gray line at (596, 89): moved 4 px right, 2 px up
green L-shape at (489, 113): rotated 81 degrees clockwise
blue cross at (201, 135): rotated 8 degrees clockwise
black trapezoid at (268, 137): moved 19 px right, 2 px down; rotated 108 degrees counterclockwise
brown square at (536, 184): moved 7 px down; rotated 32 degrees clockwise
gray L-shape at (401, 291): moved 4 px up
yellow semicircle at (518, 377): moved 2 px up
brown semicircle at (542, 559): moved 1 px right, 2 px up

___

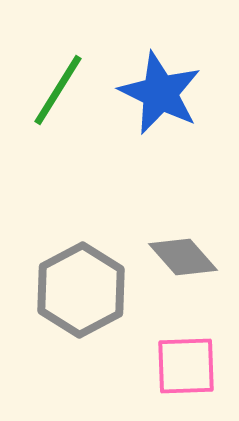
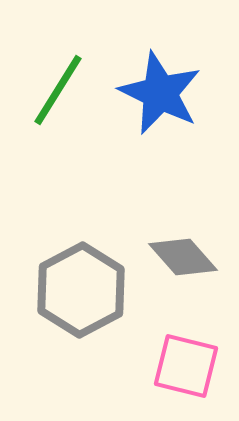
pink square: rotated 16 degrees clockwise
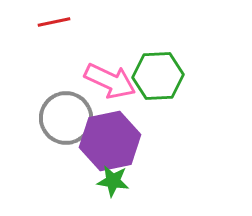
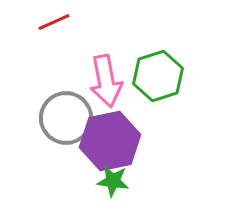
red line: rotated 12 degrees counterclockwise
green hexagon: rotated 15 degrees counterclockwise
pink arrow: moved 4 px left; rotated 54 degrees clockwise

___

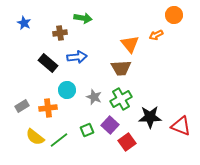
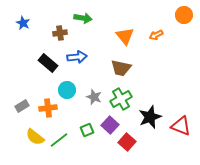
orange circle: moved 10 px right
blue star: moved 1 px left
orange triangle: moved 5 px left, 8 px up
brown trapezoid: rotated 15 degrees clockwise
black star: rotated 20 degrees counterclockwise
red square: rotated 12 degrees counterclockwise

___

### What the task asks
Using the entries above, give again exactly the lines from the line holding "black star: rotated" through the line holding "red square: rotated". Include both end lines and nothing else.

### Response
black star: rotated 20 degrees counterclockwise
red square: rotated 12 degrees counterclockwise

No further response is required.